[Coordinate-based object records]

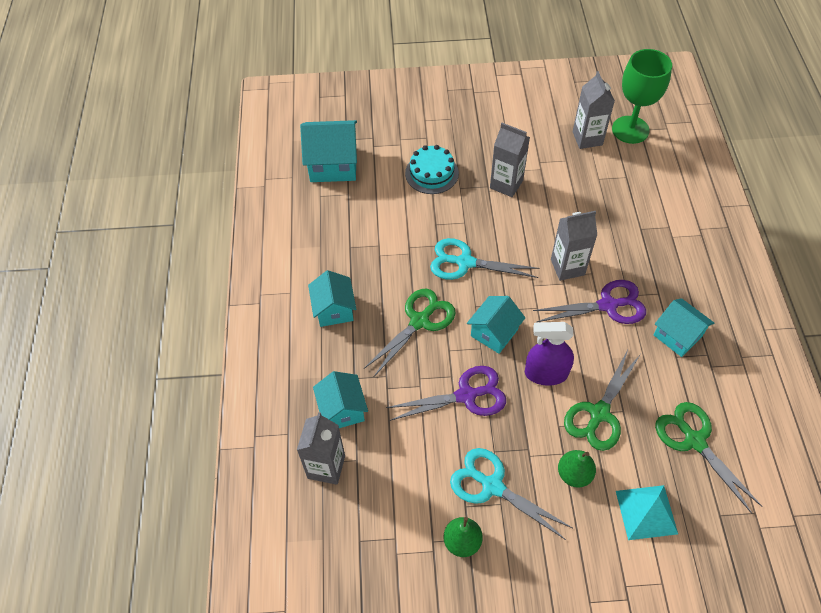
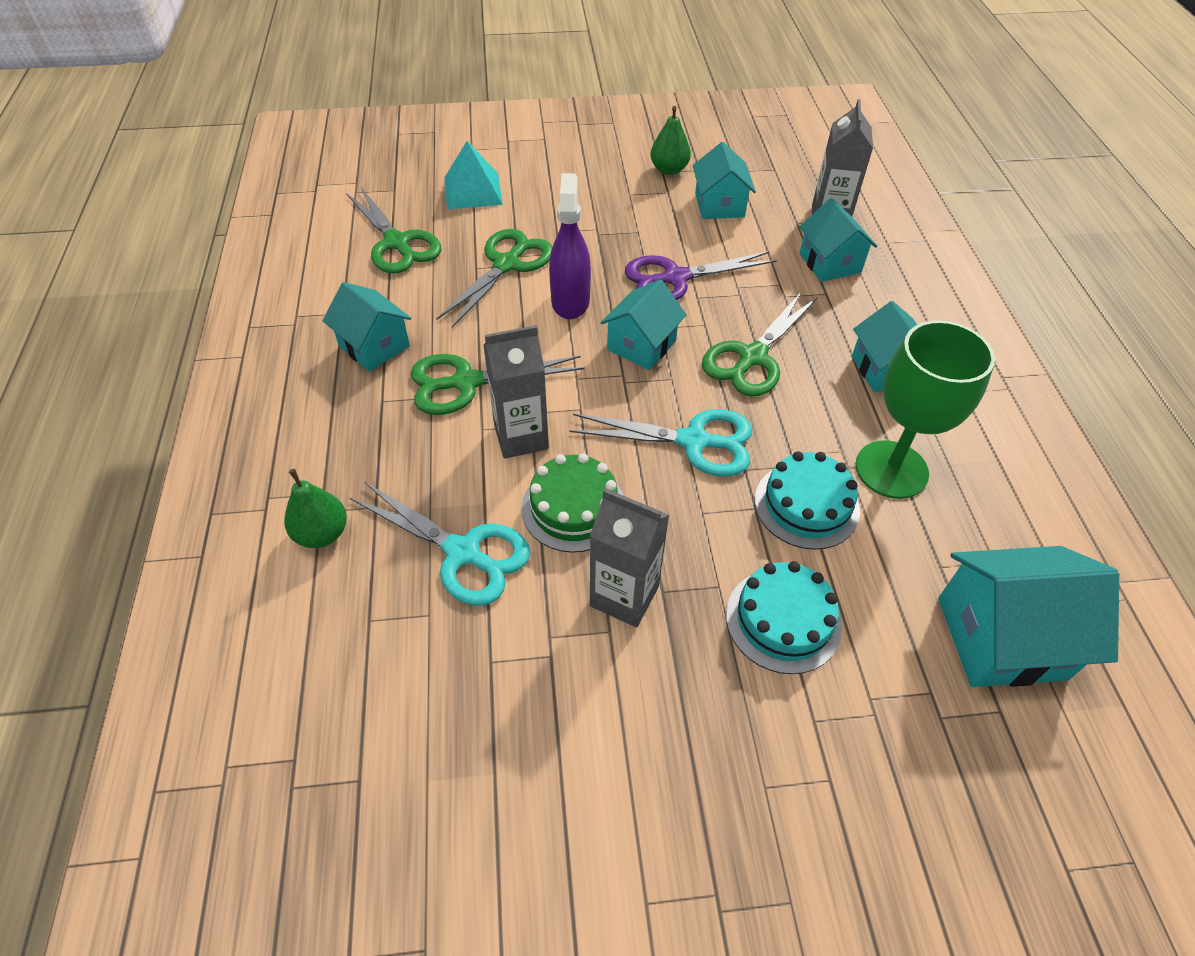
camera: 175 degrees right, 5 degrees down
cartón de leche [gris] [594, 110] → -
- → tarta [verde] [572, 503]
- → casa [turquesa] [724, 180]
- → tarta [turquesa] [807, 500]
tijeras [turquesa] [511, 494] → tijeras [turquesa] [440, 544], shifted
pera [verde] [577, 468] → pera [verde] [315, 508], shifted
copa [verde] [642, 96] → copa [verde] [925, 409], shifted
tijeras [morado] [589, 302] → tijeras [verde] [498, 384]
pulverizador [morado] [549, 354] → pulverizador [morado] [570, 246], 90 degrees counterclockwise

- [Problem requirements]: Restate each line above exactly, keeping pictures out.

- [Task result]:
camera: 175 degrees right, 5 degrees down
cartón de leche [gris] [594, 110] → -
- → tarta [verde] [572, 503]
- → casa [turquesa] [724, 180]
- → tarta [turquesa] [807, 500]
tijeras [turquesa] [511, 494] → tijeras [turquesa] [440, 544], shifted
pera [verde] [577, 468] → pera [verde] [315, 508], shifted
copa [verde] [642, 96] → copa [verde] [925, 409], shifted
tijeras [morado] [589, 302] → tijeras [verde] [498, 384]
pulverizador [morado] [549, 354] → pulverizador [morado] [570, 246], 90 degrees counterclockwise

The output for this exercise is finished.